------ RECORDS FOR THE TASK

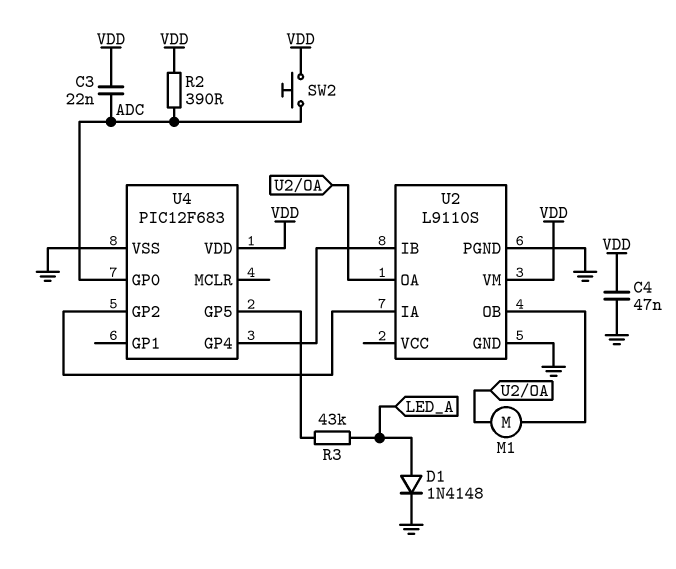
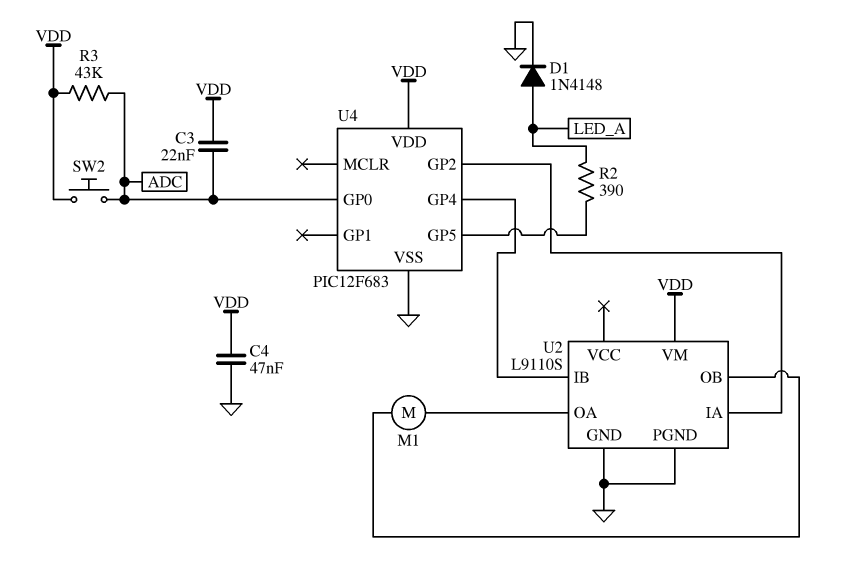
R2: 390 (ADC, VDD) -> 390 (LED_A, U4/GP5)
R3: 43k (LED_A, U4/GP5) -> 43k (ADC, VDD)

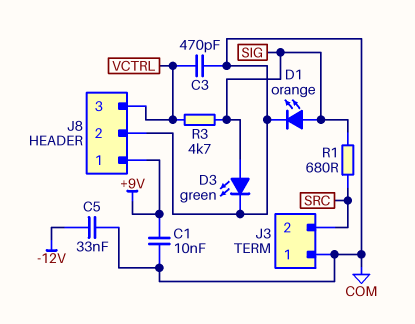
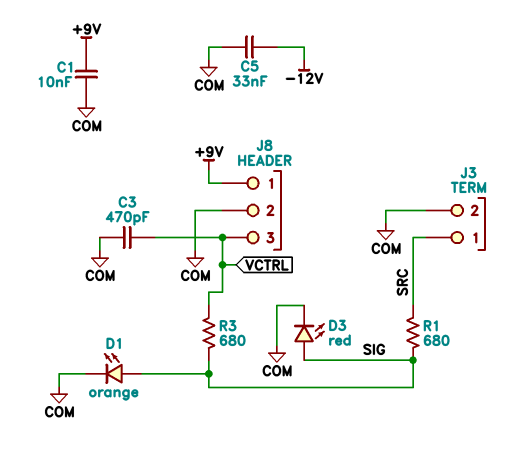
D3: LED green (A SIG, K COM) -> LED red (A SIG, K COM)
J3 pin 1: COM -> SRC
J3 pin 2: SRC -> COM
R3: 4.7k (SIG, VCTRL) -> 680 (SIG, VCTRL)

------------

TASK ITEM: Take every line from the one containing "D3: LED green" to the end of the listing and output it exactly, with nothing else.

ANSWER SECTION:
D3: LED green (A SIG, K COM) -> LED red (A SIG, K COM)
J3 pin 1: COM -> SRC
J3 pin 2: SRC -> COM
R3: 4.7k (SIG, VCTRL) -> 680 (SIG, VCTRL)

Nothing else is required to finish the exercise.